● **Work order**
Which lines of the data below hold "pear"? Copy each of them.
START Provided data
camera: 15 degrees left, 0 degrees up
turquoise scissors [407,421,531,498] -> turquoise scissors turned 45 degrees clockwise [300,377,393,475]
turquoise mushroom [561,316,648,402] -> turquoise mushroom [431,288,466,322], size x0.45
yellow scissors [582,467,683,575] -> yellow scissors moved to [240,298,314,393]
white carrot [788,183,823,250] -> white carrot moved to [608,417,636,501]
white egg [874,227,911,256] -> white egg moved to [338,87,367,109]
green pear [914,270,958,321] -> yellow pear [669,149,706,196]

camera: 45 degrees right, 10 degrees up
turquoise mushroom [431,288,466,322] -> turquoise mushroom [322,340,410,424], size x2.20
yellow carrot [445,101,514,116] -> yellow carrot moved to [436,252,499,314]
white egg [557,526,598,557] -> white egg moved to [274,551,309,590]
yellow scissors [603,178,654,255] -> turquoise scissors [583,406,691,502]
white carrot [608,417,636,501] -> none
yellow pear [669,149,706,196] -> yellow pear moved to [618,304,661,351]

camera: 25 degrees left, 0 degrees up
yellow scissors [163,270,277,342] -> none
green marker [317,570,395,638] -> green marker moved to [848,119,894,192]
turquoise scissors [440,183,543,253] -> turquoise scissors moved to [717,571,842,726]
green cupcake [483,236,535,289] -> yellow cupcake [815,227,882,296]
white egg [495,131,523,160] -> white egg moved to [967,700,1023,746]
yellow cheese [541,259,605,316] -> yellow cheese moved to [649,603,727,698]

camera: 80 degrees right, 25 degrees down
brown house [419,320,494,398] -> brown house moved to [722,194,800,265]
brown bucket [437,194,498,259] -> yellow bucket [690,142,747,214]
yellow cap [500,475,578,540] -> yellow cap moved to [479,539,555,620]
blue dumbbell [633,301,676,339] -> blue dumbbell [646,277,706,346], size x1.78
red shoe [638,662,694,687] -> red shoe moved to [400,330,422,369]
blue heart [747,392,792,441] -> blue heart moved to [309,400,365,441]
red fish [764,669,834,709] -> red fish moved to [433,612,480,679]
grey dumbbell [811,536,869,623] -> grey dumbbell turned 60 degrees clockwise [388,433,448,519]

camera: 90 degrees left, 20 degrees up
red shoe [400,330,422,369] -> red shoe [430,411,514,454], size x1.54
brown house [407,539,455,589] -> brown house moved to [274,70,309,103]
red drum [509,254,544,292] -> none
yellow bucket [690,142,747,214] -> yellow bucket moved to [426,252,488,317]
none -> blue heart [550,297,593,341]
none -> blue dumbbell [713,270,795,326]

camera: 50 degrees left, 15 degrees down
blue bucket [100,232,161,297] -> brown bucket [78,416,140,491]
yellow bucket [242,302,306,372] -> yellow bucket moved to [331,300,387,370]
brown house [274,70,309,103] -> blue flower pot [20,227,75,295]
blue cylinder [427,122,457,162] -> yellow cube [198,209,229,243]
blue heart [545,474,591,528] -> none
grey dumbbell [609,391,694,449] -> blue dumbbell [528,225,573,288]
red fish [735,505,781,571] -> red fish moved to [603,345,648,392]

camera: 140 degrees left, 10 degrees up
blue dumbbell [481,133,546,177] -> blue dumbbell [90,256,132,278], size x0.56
END Provided data
● **Completed exercise**
green pear [914,270,958,321] -> yellow pear [669,149,706,196]
yellow pear [669,149,706,196] -> yellow pear moved to [618,304,661,351]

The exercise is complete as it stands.